▶ _DATA RECORDS_
□ □ □ □ □

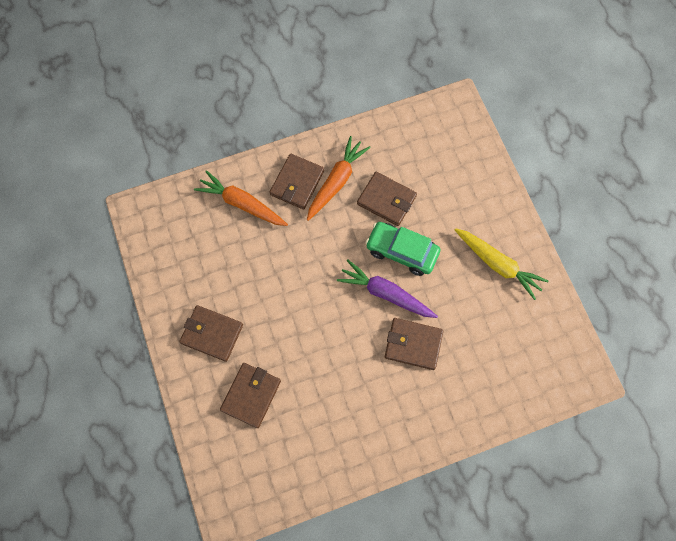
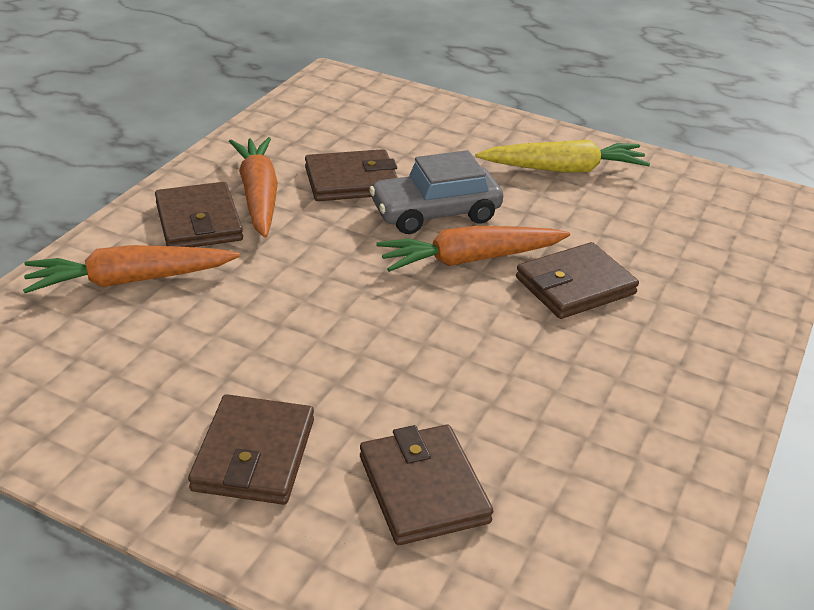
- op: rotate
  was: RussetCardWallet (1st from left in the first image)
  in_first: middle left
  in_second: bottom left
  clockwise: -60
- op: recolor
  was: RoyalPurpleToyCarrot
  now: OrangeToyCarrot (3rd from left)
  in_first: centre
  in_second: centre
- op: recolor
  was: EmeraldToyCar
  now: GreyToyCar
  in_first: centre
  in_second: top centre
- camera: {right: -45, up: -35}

□ □ □ □ □

▶ _WHAT YOU SHOULD DO_
Leave out the pictures, and write out all the remaining data above exactly.

▶ _OUTPUT_
- op: rotate
  was: RussetCardWallet (1st from left in the first image)
  in_first: middle left
  in_second: bottom left
  clockwise: -60
- op: recolor
  was: RoyalPurpleToyCarrot
  now: OrangeToyCarrot (3rd from left)
  in_first: centre
  in_second: centre
- op: recolor
  was: EmeraldToyCar
  now: GreyToyCar
  in_first: centre
  in_second: top centre
- camera: {right: -45, up: -35}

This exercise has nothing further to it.